• **PROBLEM TO SOLVE**
From the items below, pull out each line that contains the word "located" and copy every such line in full.

• **SOURCE DATA**

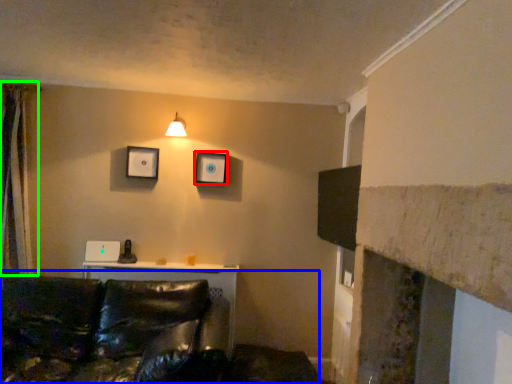
Question: Considering the real-world distances, which object is closest to picture frame (highlighted by a red box)? studio couch (highlighted by a blue box) or curtain (highlighted by a green box).

Choices:
 (A) studio couch
 (B) curtain

Answer: (A)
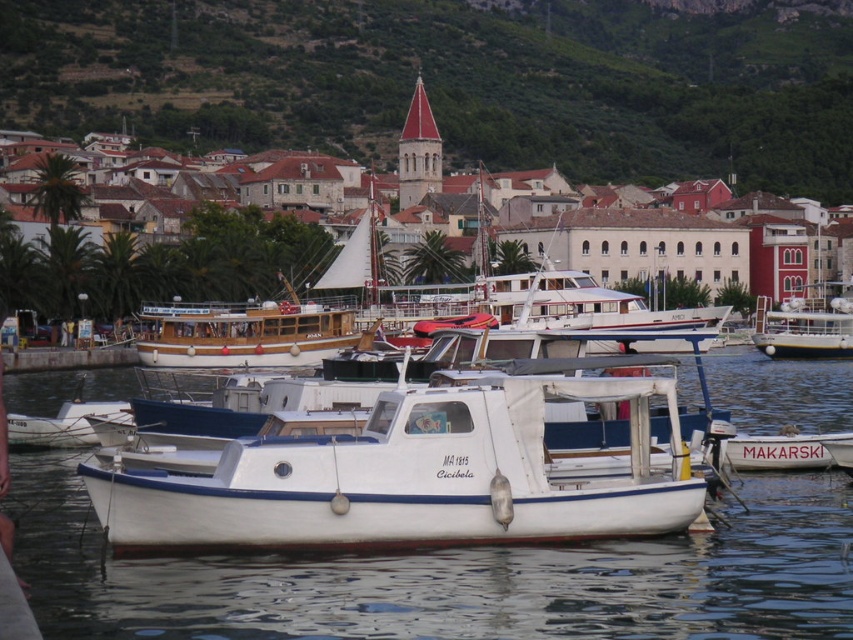
Question: Does green grassy hillside at upper center come behind white matte boat at right?

Choices:
 (A) no
 (B) yes

Answer: (B)

Question: Which of the following is the closest to the observer?

Choices:
 (A) pyautogui.click(x=776, y=547)
 (B) pyautogui.click(x=844, y=349)

Answer: (A)

Question: Which point is farther from the camera taking this photo?

Choices:
 (A) (193, 259)
 (B) (724, 611)
 (C) (660, 108)

Answer: (C)

Question: In this image, where is white glossy water at center located relative to white matte boat at center?

Choices:
 (A) above
 (B) below

Answer: (B)

Question: Among these objects, which one is nearest to the camera?

Choices:
 (A) white stone buildings at center
 (B) green grassy hillside at upper center
 (C) white matte boat at right
 (D) white glossy water at center

Answer: (D)

Question: Considering the relative positions of green grassy hillside at upper center and white matte boat at center in the image provided, where is green grassy hillside at upper center located with respect to white matte boat at center?

Choices:
 (A) left
 (B) right

Answer: (B)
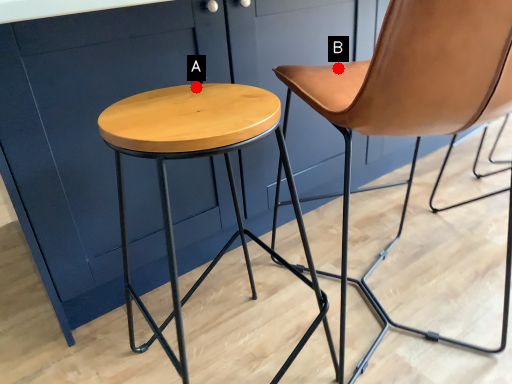
Question: Two points are circled on the image, labeled by A and B beside each circle. Which point is further to the camera?

Choices:
 (A) A is further
 (B) B is further

Answer: (B)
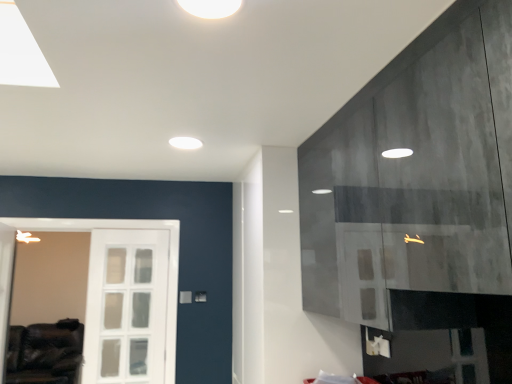
Question: Is white matte light fixture at upper center, which ranks as the second lighting in bottom-to-top order, in contact with white matte ceiling light at upper center, the 2th lighting positioned from the right?

Choices:
 (A) no
 (B) yes

Answer: (A)

Question: Can you confirm if white matte light fixture at upper center, which appears as the second lighting when viewed from the back, is smaller than white matte ceiling light at upper center, placed as the 1th lighting when sorted from left to right?

Choices:
 (A) yes
 (B) no

Answer: (A)

Question: Does white matte light fixture at upper center, acting as the first lighting starting from the top, have a larger size compared to white matte ceiling light at upper center, positioned as the 2th lighting in front-to-back order?

Choices:
 (A) no
 (B) yes

Answer: (A)

Question: Does white matte light fixture at upper center, which ranks as the second lighting in bottom-to-top order, have a lesser height compared to white matte ceiling light at upper center, placed as the 1th lighting when sorted from left to right?

Choices:
 (A) yes
 (B) no

Answer: (B)

Question: From the image's perspective, is white matte light fixture at upper center, which appears as the second lighting when viewed from the back, over white matte ceiling light at upper center, the 1th lighting in the back-to-front sequence?

Choices:
 (A) no
 (B) yes

Answer: (B)

Question: Relative to leather couch at lower left, is white matte ceiling light at upper center, positioned as the 2th lighting in front-to-back order, in front or behind?

Choices:
 (A) behind
 (B) front

Answer: (B)

Question: From a real-world perspective, is white matte ceiling light at upper center, placed as the 1th lighting when sorted from left to right, positioned above or below leather couch at lower left?

Choices:
 (A) above
 (B) below

Answer: (A)

Question: In terms of width, does white matte ceiling light at upper center, the 2th lighting positioned from the right, look wider or thinner when compared to leather couch at lower left?

Choices:
 (A) thin
 (B) wide

Answer: (A)

Question: Is white matte ceiling light at upper center, the 1th lighting in the back-to-front sequence, inside the boundaries of leather couch at lower left, or outside?

Choices:
 (A) outside
 (B) inside

Answer: (A)

Question: Relative to leather couch at lower left, is white matte light fixture at upper center, the 1th lighting positioned from the right, in front or behind?

Choices:
 (A) behind
 (B) front

Answer: (B)

Question: Considering the positions of white matte light fixture at upper center, the 1th lighting positioned from the right, and leather couch at lower left in the image, is white matte light fixture at upper center, the 1th lighting positioned from the right, taller or shorter than leather couch at lower left?

Choices:
 (A) short
 (B) tall

Answer: (A)

Question: Choose the correct answer: Is white matte light fixture at upper center, the 1th lighting positioned from the right, inside leather couch at lower left or outside it?

Choices:
 (A) inside
 (B) outside

Answer: (B)

Question: Is white matte light fixture at upper center, the 2th lighting when ordered from left to right, wider or thinner than leather couch at lower left?

Choices:
 (A) thin
 (B) wide

Answer: (A)

Question: Is white matte ceiling light at upper center, which ranks as the 1th lighting in bottom-to-top order, inside the boundaries of white matte light fixture at upper center, which appears as the second lighting when viewed from the back, or outside?

Choices:
 (A) inside
 (B) outside

Answer: (B)

Question: Is point (172, 137) closer or farther from the camera than point (239, 3)?

Choices:
 (A) closer
 (B) farther

Answer: (B)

• **EXERCISE SOLUTION**
Question: In this image, where is white glossy water at center located relative to white matte boat at center?
Question: Considering the relative positions of green grassy hillside at upper center and white matte boat at center in the image provided, where is green grassy hillside at upper center located with respect to white matte boat at center?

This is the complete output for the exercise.